**Instruction**:
If pictures appear, leave them out, and return exactly the lines from the one holding "(254, 487) = (448, 432): blue" through the last line of the listing below.

**Records supplied**:

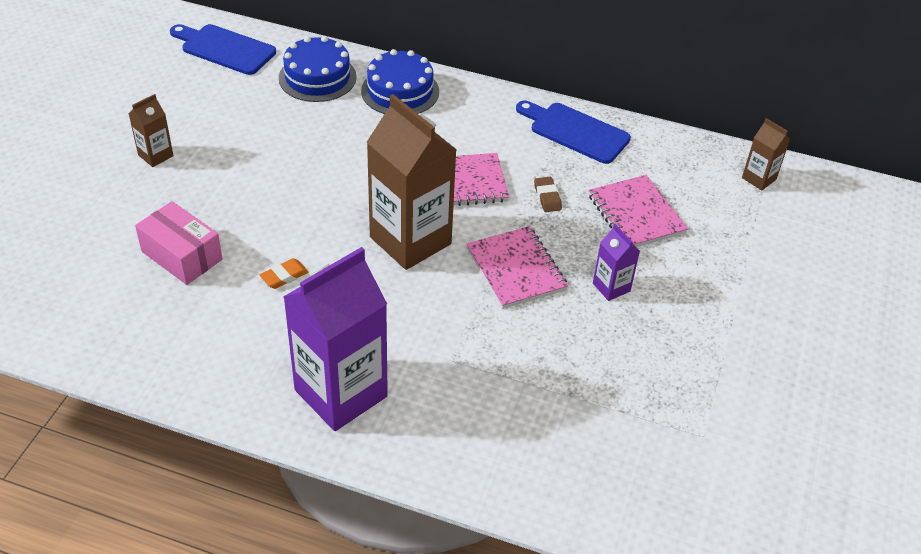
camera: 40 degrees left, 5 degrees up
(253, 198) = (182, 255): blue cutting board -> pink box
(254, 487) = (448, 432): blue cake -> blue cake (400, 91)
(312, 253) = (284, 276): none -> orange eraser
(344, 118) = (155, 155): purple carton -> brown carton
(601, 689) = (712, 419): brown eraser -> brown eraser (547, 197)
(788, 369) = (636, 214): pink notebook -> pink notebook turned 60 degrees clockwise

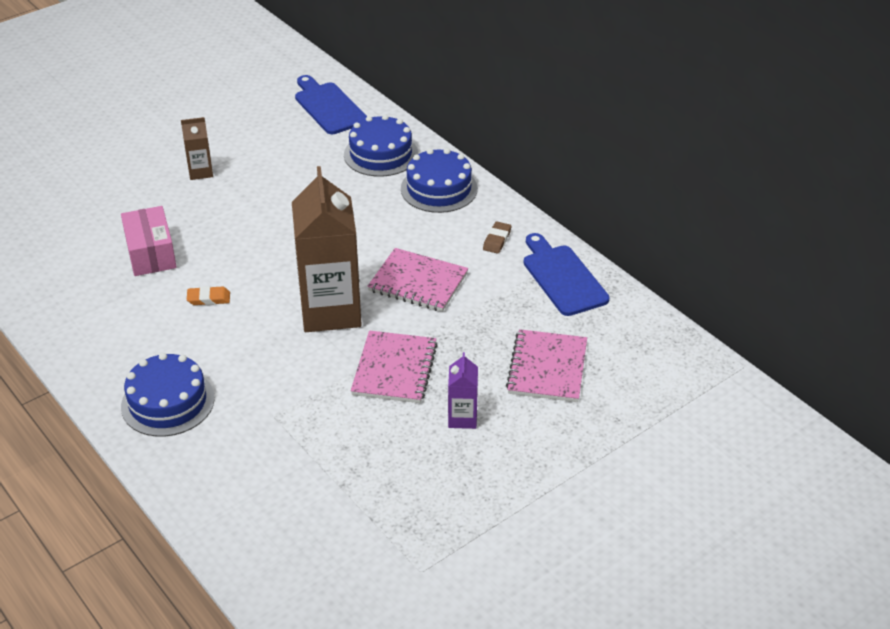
camera: 35 degrees right, 5 degrees down
(341, 393) = (168, 402): purple carton -> blue cake
(547, 197) = (481, 322): brown eraser -> brown eraser (497, 240)
(759, 179) = (702, 385): brown carton -> none

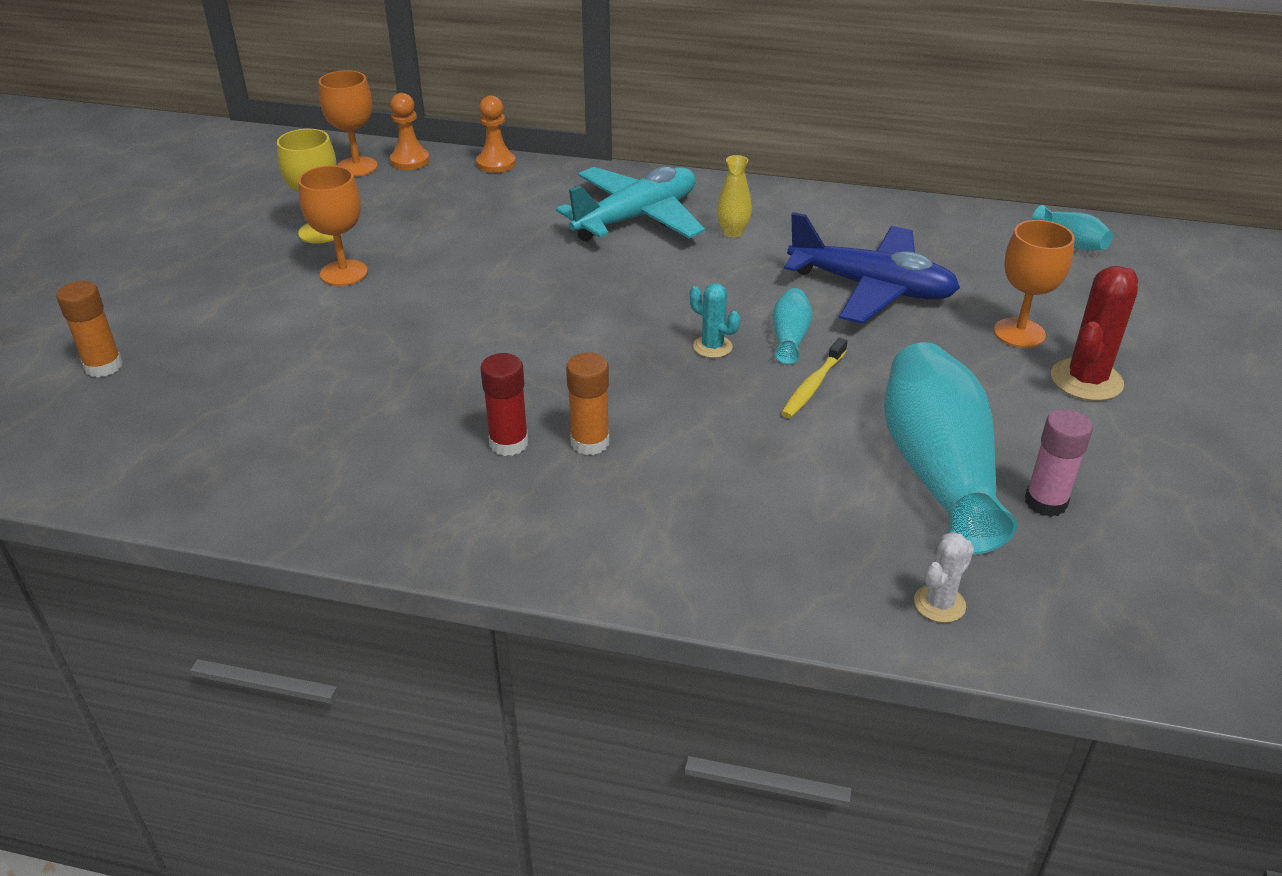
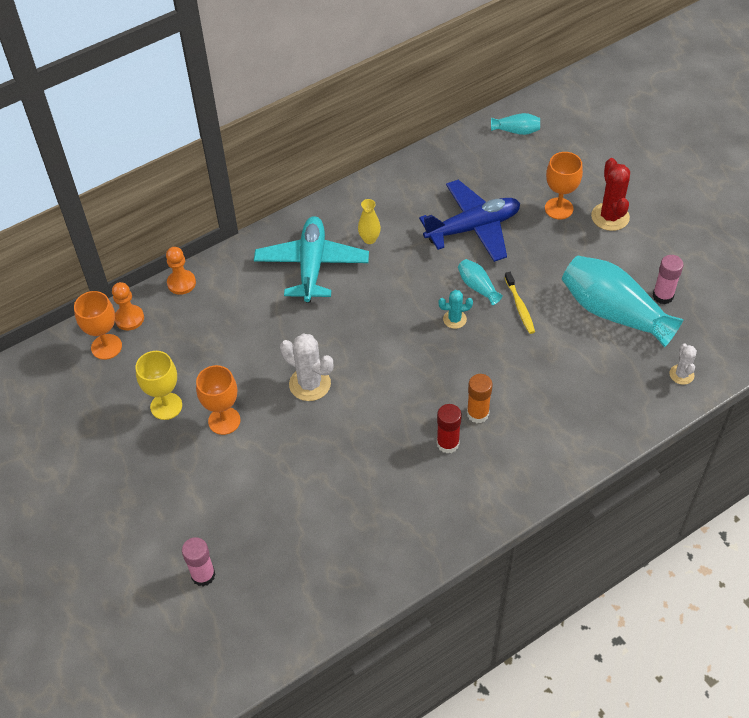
camera: 45 degrees left, 15 degrees up
(103, 366) = (203, 575): orange glue stick -> pink glue stick
(467, 299) = (310, 384): none -> white cactus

**Exercise output**:
(254, 487) = (448, 432): blue cake -> blue cake (400, 91)
(312, 253) = (284, 276): none -> orange eraser
(344, 118) = (155, 155): purple carton -> brown carton
(601, 689) = (712, 419): brown eraser -> brown eraser (547, 197)
(788, 369) = (636, 214): pink notebook -> pink notebook turned 60 degrees clockwise

camera: 35 degrees right, 5 degrees down
(341, 393) = (168, 402): purple carton -> blue cake
(547, 197) = (481, 322): brown eraser -> brown eraser (497, 240)
(759, 179) = (702, 385): brown carton -> none

camera: 45 degrees left, 15 degrees up
(103, 366) = (203, 575): orange glue stick -> pink glue stick
(467, 299) = (310, 384): none -> white cactus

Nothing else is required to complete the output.